*** DATASET EXTRACT ***

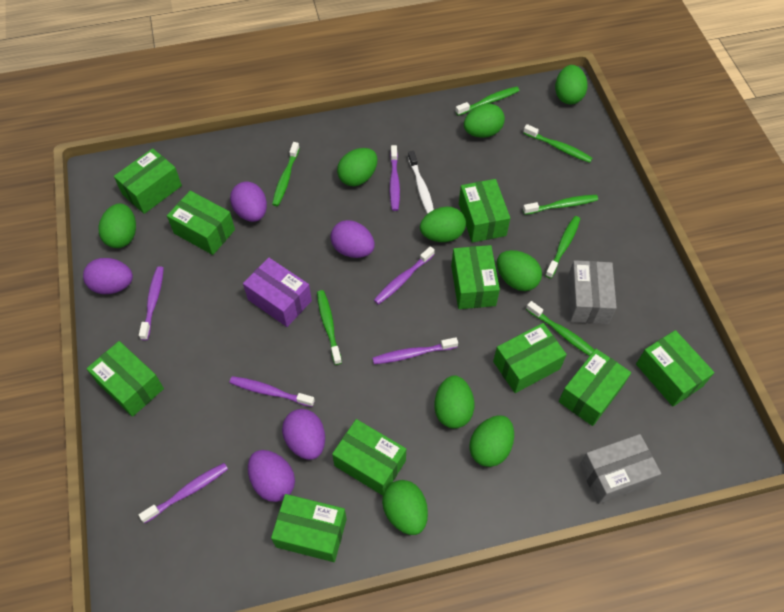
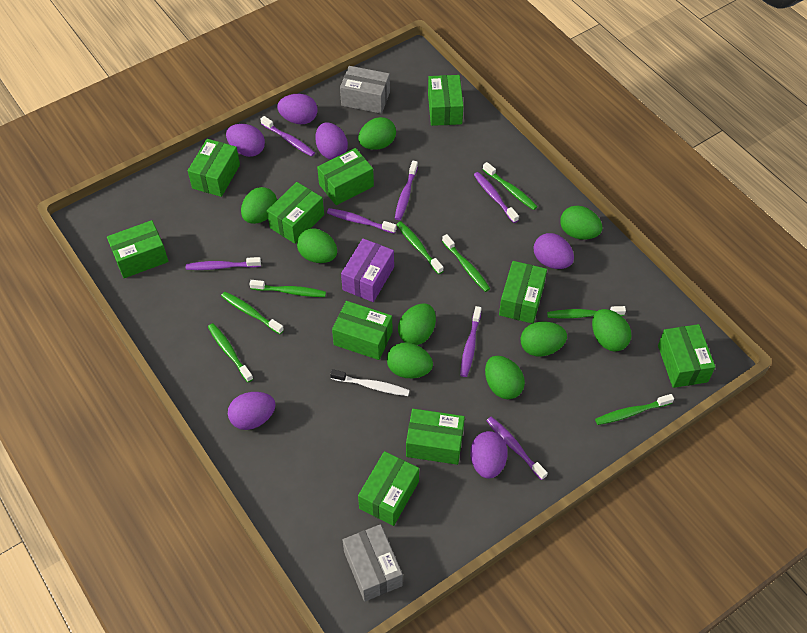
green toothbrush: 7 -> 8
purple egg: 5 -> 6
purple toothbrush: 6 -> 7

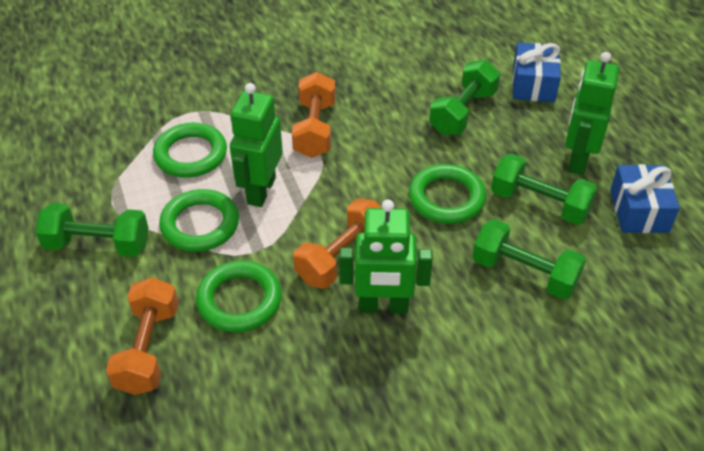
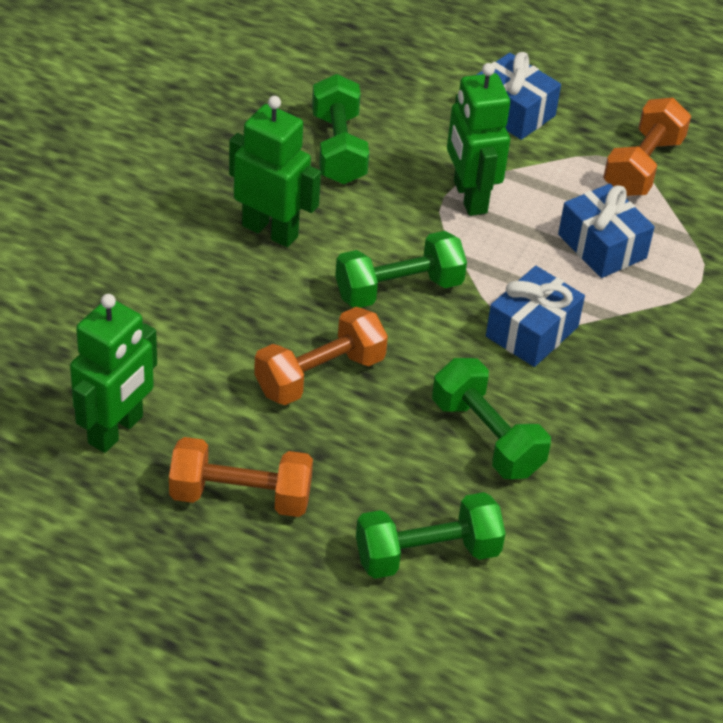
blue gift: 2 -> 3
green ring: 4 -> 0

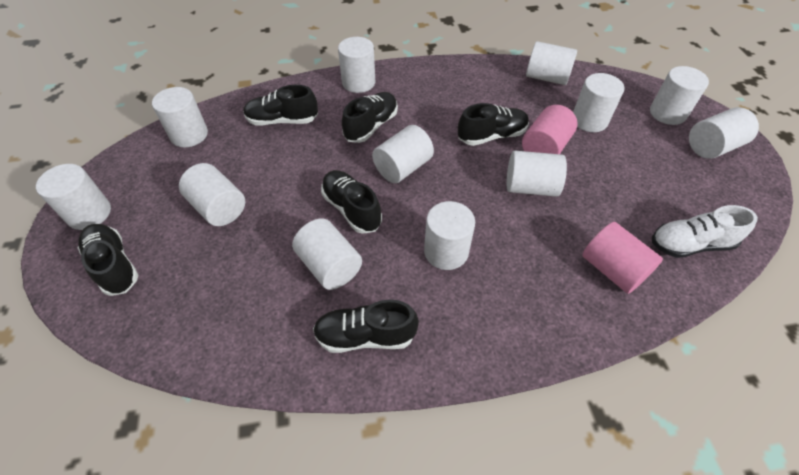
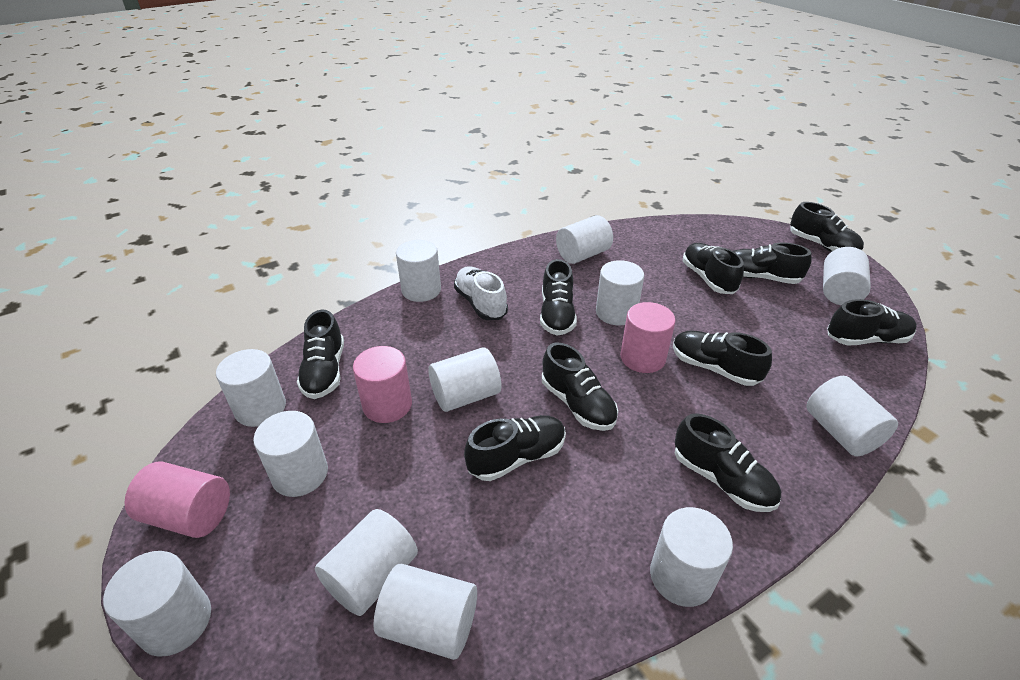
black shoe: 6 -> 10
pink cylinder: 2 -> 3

*** End of DATASET EXTRACT ***

WHAT THE EXERCISE ASKS -
I would like the data copied exactly as it stands, with no pictures included.

SOLVED EXERCISE -
green toothbrush: 7 -> 8
purple egg: 5 -> 6
purple toothbrush: 6 -> 7

blue gift: 2 -> 3
green ring: 4 -> 0

black shoe: 6 -> 10
pink cylinder: 2 -> 3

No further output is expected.